▸ Brief:
No pictures go in the copy; everything else in the records below must be output exactly.
[Start of section]
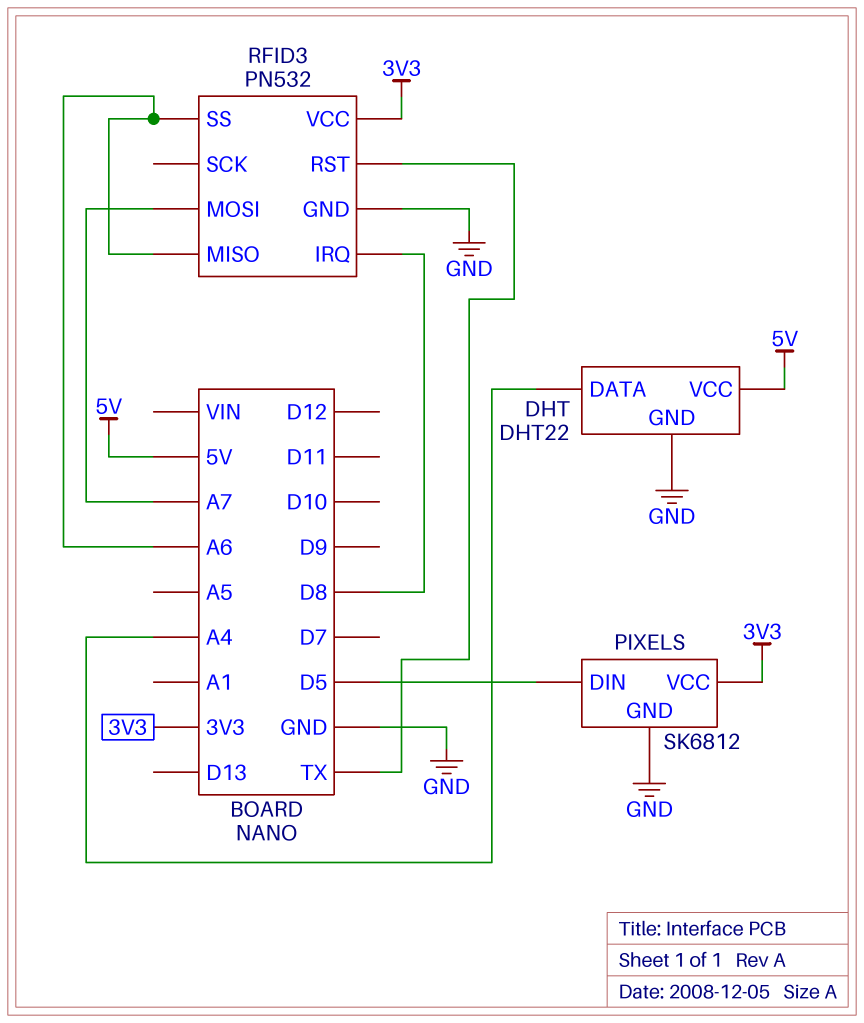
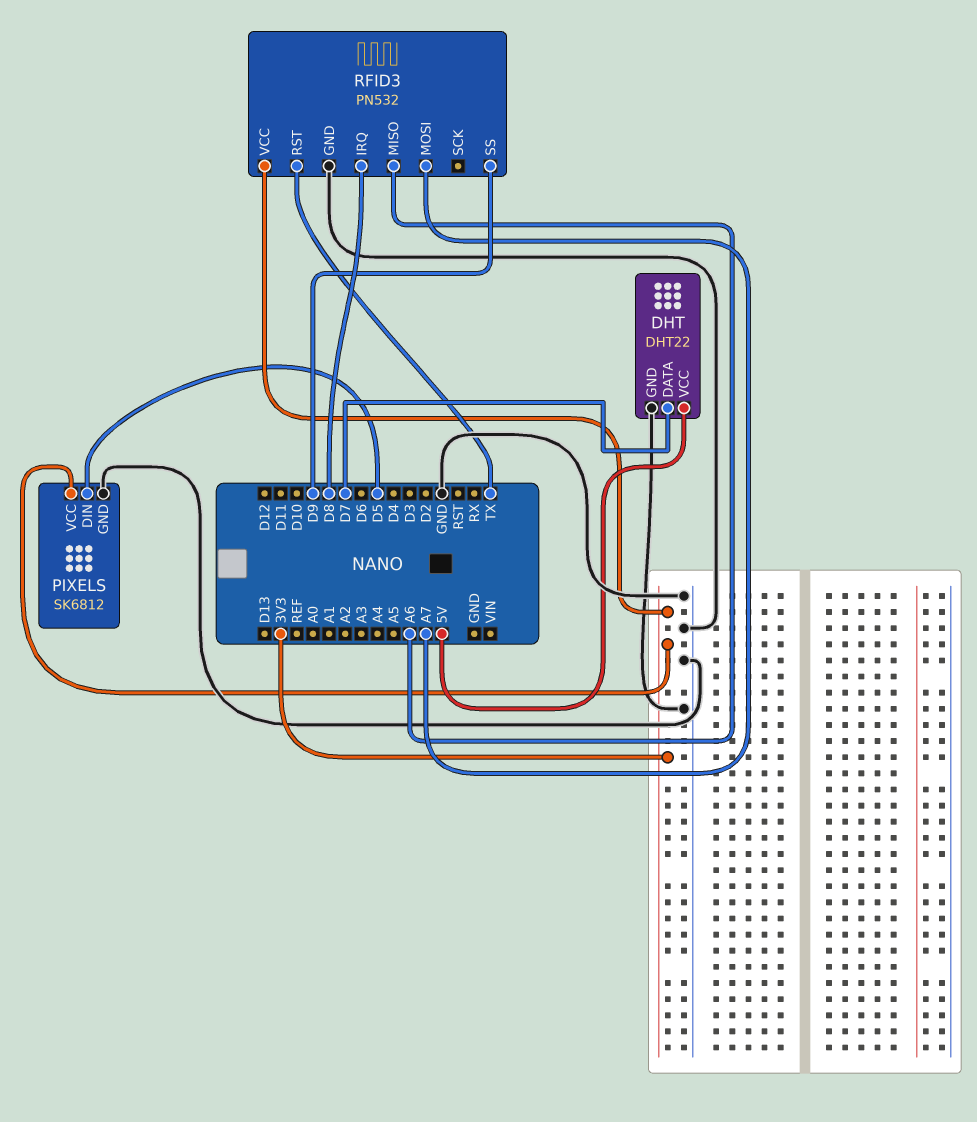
DHT pin DATA: A4 -> D7
RFID3 pin SS: A6 -> D9

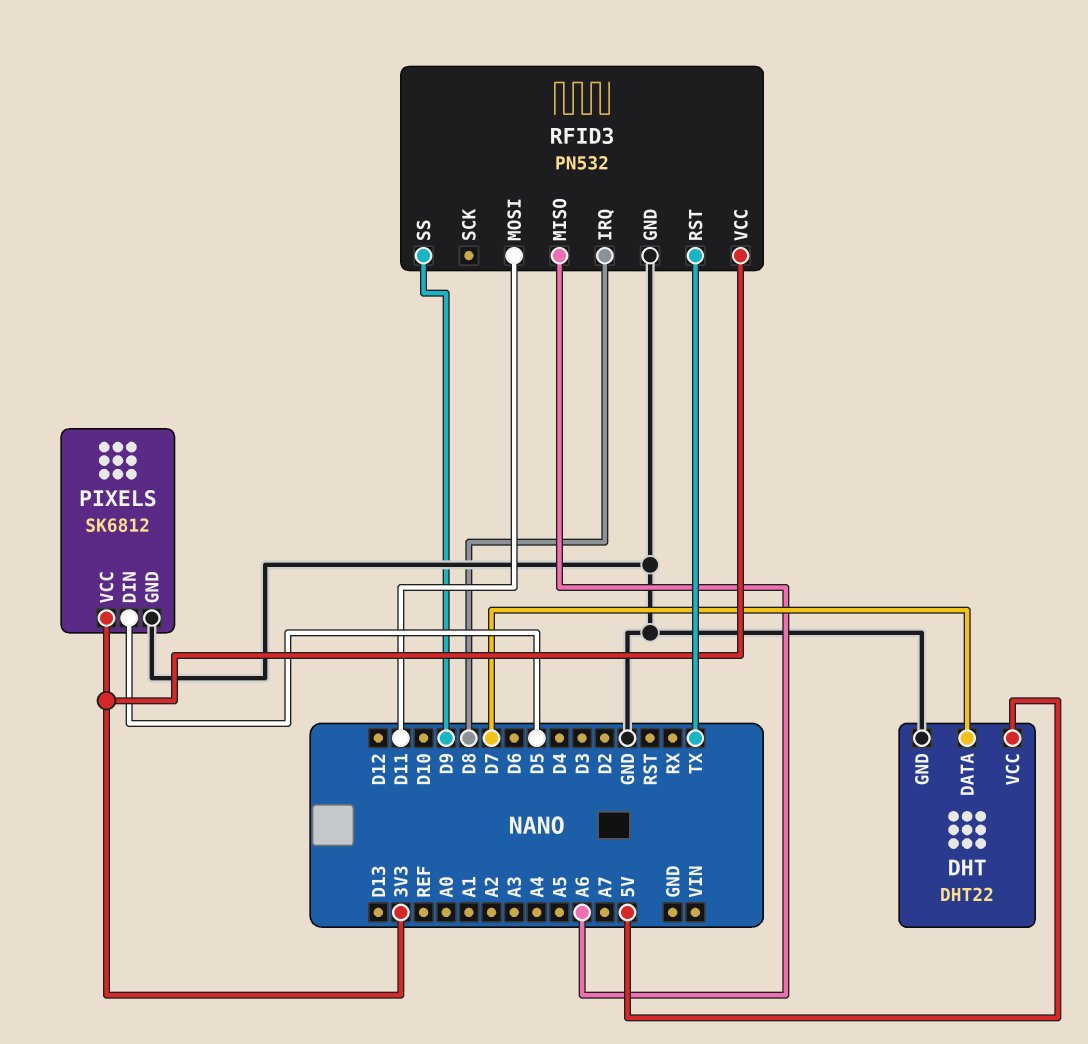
RFID3 pin MOSI: A7 -> D11

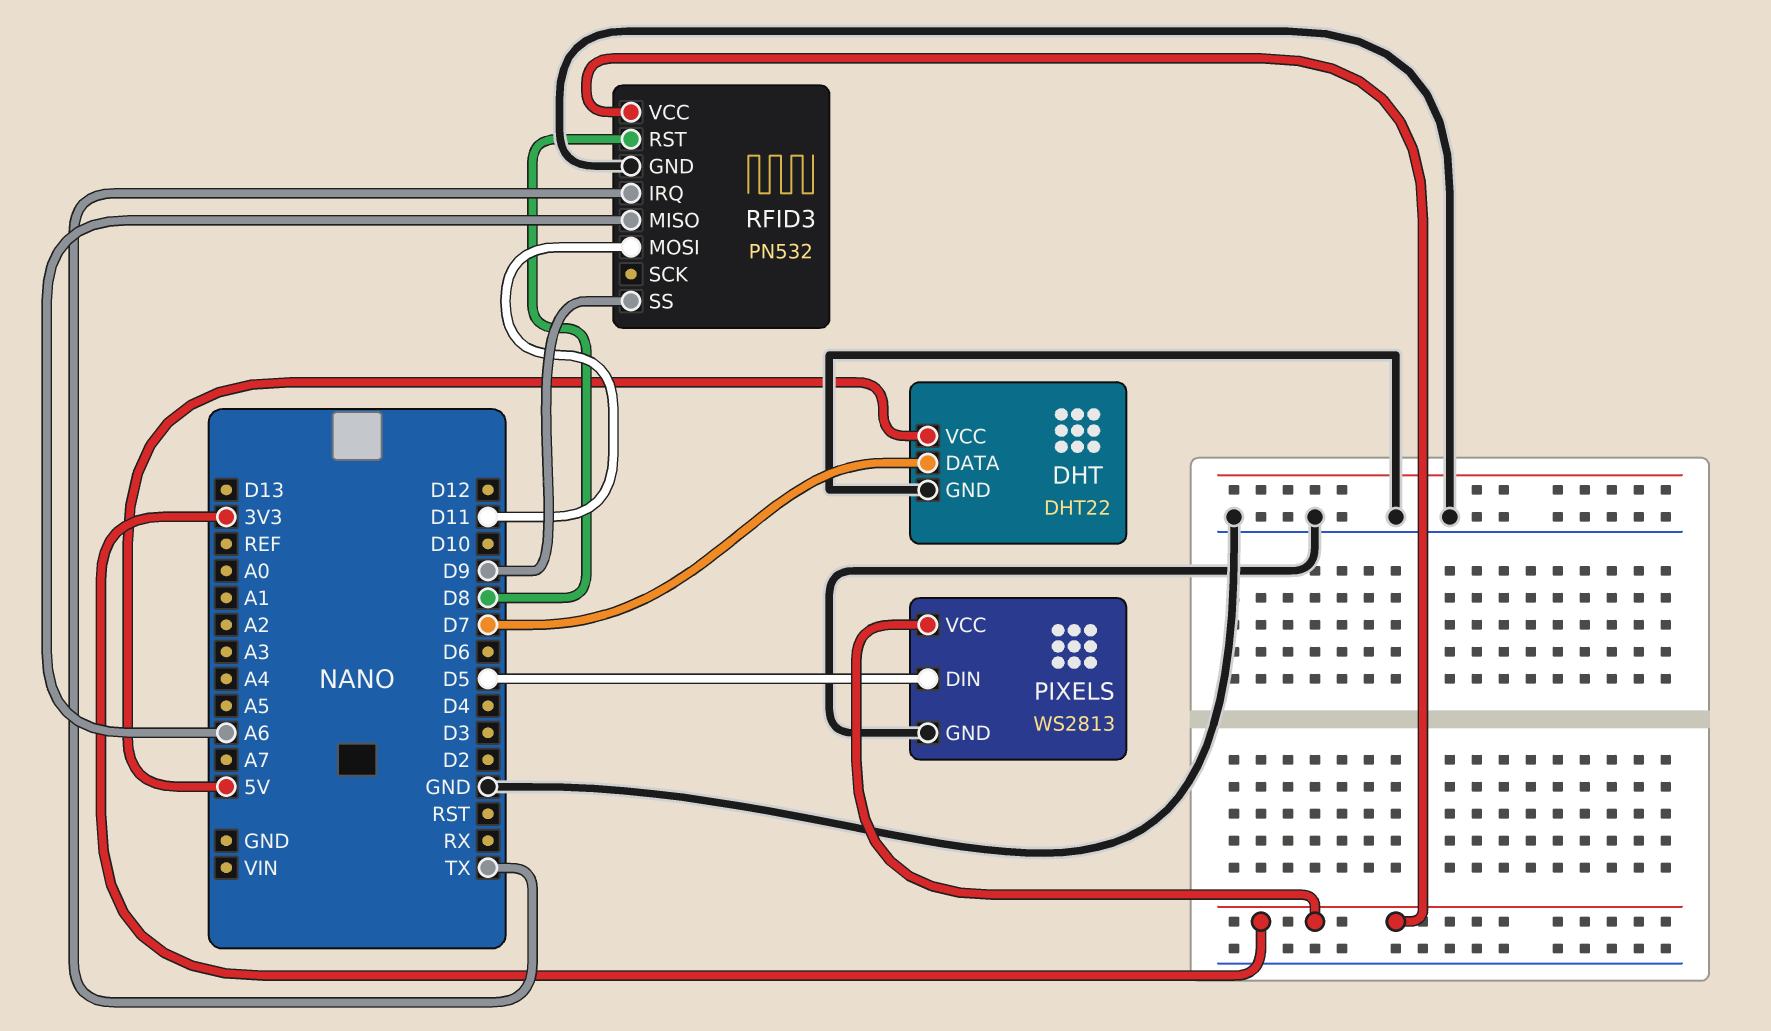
PIXELS: SK6812 -> WS2813
RFID3 pin IRQ: D8 -> TX
RFID3 pin RST: TX -> D8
[End of section]
▸ Result of this exercise:
DHT pin DATA: A4 -> D7
RFID3 pin SS: A6 -> D9

RFID3 pin MOSI: A7 -> D11

PIXELS: SK6812 -> WS2813
RFID3 pin IRQ: D8 -> TX
RFID3 pin RST: TX -> D8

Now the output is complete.